● **Job item**
All lines holding the string "none" should be copied from the data below.

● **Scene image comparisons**
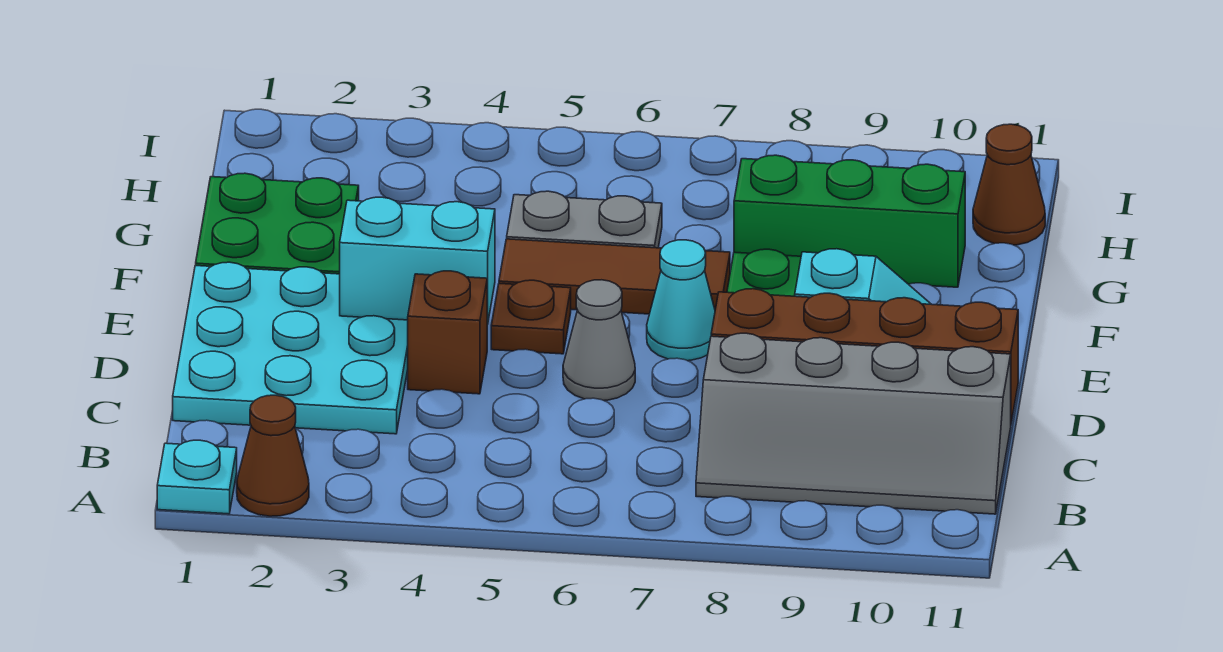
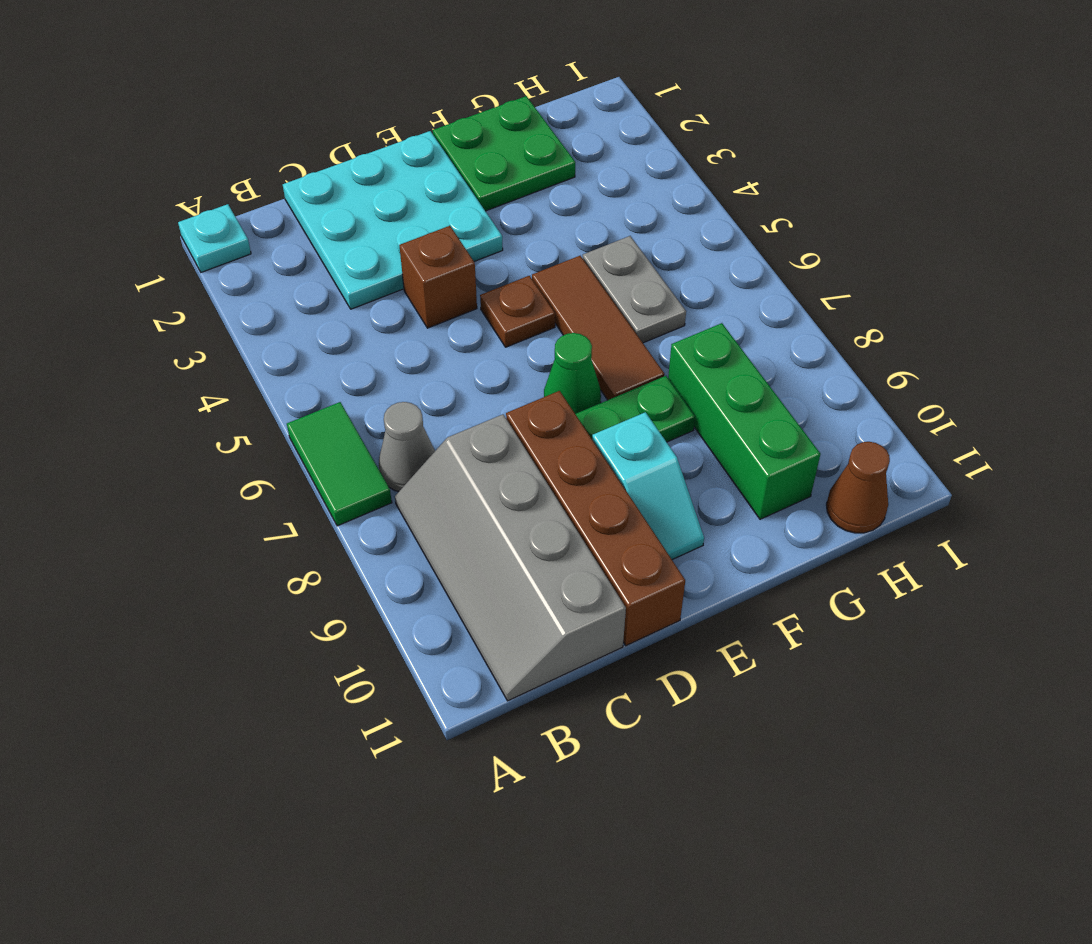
brown 1x1 cone [237,395,309,516] -> none
none -> green 1x2 tile [287,402,392,526]
grey 1x1 cone [563,280,635,400] -> grey 1x1 cone moved to [379,402,435,492]
cyan 1x2 brick [340,197,495,324] -> none
cyan 1x1 cone [647,240,715,361] -> green 1x1 cone [544,333,601,414]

● **Task solution**
brown 1x1 cone [237,395,309,516] -> none
none -> green 1x2 tile [287,402,392,526]
cyan 1x2 brick [340,197,495,324] -> none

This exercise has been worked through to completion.